[Instruction]
Copy the records from the beginning through the line containing "amplifier is located", switching "gooseberry" to "raspberry" and keeping everything else the same.

(Item coordinate data)
— BEGIN —

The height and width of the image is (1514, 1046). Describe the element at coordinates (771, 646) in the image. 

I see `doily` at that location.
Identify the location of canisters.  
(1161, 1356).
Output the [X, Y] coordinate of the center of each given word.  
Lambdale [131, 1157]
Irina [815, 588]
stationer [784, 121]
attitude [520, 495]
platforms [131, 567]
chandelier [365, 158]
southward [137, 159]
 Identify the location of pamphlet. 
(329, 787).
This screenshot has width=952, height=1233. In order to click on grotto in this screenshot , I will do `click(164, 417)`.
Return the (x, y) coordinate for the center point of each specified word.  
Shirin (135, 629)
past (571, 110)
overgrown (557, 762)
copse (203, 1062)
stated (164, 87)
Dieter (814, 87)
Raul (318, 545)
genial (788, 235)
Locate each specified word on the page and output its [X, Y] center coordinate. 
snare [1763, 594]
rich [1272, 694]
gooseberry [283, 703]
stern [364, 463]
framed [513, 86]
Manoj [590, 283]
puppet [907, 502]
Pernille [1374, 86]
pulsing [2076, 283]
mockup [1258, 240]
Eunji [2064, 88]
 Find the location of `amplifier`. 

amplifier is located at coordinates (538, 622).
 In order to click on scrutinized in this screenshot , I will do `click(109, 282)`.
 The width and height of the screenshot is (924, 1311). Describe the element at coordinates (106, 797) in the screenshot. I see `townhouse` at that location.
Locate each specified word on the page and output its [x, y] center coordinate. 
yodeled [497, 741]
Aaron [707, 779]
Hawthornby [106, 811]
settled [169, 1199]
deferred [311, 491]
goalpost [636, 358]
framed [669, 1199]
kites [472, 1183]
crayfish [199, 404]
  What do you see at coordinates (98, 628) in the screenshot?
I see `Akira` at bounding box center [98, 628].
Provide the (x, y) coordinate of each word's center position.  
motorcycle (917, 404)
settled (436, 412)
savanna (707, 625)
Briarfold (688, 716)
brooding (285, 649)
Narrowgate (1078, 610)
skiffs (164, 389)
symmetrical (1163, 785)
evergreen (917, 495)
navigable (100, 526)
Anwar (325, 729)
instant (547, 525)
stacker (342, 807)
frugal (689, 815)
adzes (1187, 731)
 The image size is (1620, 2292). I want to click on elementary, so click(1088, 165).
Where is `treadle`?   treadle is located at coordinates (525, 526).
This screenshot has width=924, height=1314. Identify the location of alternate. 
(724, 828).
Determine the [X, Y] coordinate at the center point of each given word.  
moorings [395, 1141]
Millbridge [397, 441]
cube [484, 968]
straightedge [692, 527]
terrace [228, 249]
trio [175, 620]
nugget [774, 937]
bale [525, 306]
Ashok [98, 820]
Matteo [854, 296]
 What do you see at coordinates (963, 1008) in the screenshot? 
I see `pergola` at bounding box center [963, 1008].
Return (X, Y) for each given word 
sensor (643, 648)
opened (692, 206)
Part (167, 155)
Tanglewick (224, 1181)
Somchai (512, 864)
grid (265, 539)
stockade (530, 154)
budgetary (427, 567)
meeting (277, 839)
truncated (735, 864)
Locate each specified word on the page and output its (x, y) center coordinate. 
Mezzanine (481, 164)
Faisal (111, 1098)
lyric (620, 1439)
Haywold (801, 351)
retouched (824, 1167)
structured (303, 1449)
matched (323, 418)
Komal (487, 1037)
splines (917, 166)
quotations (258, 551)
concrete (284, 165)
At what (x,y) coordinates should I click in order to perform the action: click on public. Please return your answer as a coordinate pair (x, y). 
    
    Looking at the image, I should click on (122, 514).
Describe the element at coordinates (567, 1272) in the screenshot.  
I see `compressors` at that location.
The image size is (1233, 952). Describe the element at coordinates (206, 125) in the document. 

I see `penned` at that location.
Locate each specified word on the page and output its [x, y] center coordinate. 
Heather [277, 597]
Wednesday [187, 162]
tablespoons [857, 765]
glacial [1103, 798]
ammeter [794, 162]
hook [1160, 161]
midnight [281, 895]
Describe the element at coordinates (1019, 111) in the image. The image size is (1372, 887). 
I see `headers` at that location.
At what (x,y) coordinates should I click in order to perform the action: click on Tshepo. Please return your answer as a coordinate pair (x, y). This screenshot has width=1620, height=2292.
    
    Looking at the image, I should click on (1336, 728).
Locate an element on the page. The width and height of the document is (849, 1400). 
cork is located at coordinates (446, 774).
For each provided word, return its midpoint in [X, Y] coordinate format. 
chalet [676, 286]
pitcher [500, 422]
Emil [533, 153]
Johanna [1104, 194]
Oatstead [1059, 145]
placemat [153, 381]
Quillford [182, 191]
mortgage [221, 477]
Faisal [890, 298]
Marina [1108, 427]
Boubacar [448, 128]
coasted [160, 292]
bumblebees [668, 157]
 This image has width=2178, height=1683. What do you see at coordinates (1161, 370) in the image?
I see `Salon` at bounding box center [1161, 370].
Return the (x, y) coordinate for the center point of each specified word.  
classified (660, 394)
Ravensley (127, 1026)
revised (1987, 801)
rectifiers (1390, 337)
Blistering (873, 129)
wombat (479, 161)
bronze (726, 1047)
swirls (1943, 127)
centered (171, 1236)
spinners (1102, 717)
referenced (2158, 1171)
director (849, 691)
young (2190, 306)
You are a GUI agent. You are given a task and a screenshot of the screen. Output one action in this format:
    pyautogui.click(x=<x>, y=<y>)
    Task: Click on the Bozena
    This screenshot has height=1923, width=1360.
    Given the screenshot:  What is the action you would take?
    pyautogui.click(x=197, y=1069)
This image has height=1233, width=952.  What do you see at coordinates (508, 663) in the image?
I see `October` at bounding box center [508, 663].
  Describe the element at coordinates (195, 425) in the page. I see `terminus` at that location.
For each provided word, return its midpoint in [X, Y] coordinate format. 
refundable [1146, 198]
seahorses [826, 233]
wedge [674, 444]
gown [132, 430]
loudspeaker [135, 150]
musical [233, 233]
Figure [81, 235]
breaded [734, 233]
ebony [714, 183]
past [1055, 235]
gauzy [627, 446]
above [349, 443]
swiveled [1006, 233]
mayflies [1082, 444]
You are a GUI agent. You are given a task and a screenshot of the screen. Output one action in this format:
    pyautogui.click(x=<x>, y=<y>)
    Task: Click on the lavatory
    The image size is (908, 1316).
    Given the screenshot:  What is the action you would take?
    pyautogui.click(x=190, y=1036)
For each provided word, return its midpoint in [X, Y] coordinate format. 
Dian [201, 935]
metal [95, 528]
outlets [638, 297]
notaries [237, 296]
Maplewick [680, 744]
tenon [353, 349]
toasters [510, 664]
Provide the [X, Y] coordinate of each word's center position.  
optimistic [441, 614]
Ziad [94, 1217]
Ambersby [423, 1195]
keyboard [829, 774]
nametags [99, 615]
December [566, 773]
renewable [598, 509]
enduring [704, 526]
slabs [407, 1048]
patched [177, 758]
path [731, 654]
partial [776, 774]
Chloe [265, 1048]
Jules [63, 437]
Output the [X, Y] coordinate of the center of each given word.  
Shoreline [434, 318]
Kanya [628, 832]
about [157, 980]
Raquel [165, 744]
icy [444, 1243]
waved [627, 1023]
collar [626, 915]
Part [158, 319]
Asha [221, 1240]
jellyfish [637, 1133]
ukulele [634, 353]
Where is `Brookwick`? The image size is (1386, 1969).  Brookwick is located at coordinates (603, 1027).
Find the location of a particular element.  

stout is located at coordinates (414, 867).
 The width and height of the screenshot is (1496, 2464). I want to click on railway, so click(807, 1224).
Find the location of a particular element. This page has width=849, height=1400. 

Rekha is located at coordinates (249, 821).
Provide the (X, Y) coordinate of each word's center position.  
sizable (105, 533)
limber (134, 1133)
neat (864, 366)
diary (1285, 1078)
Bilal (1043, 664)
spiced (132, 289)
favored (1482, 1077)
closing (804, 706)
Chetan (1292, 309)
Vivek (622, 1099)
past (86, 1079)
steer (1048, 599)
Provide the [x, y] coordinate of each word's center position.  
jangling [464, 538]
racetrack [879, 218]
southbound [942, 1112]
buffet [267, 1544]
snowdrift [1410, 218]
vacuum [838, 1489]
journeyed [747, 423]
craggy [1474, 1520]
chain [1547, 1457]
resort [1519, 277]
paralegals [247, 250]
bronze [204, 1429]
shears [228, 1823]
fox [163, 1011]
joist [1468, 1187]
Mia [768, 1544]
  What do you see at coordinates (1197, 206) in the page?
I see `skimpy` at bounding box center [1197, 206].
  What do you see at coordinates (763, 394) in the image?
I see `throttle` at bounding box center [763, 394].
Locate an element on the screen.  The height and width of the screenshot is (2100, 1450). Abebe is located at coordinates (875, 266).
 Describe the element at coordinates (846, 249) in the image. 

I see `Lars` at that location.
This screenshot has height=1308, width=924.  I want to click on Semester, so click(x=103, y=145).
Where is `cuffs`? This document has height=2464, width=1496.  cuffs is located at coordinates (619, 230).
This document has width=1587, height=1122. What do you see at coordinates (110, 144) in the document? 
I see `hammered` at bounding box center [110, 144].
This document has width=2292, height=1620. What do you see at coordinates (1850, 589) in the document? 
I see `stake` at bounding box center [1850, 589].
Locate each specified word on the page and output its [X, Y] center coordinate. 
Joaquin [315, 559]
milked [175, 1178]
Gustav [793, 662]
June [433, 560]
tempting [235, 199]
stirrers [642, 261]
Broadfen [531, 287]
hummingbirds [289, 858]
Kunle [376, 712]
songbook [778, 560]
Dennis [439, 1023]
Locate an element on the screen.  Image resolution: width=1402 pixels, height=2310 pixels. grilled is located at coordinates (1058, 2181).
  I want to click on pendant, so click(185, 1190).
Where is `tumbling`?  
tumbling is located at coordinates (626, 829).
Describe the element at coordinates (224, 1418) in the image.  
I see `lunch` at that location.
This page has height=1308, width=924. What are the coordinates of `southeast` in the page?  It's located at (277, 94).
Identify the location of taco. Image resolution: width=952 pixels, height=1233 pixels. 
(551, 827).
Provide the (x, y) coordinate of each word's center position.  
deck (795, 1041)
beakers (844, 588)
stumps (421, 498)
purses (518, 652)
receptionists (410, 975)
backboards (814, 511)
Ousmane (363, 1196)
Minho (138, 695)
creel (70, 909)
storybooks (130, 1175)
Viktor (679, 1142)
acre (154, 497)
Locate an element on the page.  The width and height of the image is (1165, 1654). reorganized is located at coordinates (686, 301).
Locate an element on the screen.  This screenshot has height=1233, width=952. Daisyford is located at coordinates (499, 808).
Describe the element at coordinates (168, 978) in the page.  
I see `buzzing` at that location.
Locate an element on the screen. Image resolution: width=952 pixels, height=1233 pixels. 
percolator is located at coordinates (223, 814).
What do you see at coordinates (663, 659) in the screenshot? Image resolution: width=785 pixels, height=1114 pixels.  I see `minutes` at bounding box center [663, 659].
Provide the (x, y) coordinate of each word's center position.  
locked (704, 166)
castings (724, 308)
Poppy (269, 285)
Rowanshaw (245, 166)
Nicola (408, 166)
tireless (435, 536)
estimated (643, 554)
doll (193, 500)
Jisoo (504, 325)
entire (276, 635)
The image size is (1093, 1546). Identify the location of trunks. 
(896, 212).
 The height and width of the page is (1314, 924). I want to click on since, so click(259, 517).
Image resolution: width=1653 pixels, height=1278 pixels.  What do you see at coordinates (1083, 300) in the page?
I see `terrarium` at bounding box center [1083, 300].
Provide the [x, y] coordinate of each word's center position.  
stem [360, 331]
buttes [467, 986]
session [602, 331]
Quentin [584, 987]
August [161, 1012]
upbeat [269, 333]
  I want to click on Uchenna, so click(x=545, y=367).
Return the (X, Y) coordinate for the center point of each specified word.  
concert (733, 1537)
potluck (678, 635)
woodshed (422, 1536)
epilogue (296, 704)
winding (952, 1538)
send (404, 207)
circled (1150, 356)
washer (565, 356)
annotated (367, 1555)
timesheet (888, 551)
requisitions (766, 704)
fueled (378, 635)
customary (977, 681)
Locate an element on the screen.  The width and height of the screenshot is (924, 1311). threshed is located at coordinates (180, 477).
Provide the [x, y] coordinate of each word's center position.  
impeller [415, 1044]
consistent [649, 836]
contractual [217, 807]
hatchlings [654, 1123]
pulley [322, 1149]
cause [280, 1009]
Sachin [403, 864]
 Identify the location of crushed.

— END —

[Answer below]
The height and width of the image is (1514, 1046). Describe the element at coordinates (771, 646) in the image. 

I see `doily` at that location.
Identify the location of canisters.  
(1161, 1356).
Output the [X, Y] coordinate of the center of each given word.  
Lambdale [131, 1157]
Irina [815, 588]
stationer [784, 121]
attitude [520, 495]
platforms [131, 567]
chandelier [365, 158]
southward [137, 159]
 Identify the location of pamphlet. 
(329, 787).
This screenshot has width=952, height=1233. In order to click on grotto in this screenshot , I will do `click(164, 417)`.
Return the (x, y) coordinate for the center point of each specified word.  
Shirin (135, 629)
past (571, 110)
overgrown (557, 762)
copse (203, 1062)
stated (164, 87)
Dieter (814, 87)
Raul (318, 545)
genial (788, 235)
Locate each specified word on the page and output its [X, Y] center coordinate. 
snare [1763, 594]
rich [1272, 694]
raspberry [283, 703]
stern [364, 463]
framed [513, 86]
Manoj [590, 283]
puppet [907, 502]
Pernille [1374, 86]
pulsing [2076, 283]
mockup [1258, 240]
Eunji [2064, 88]
 Find the location of `amplifier`. 

amplifier is located at coordinates (538, 622).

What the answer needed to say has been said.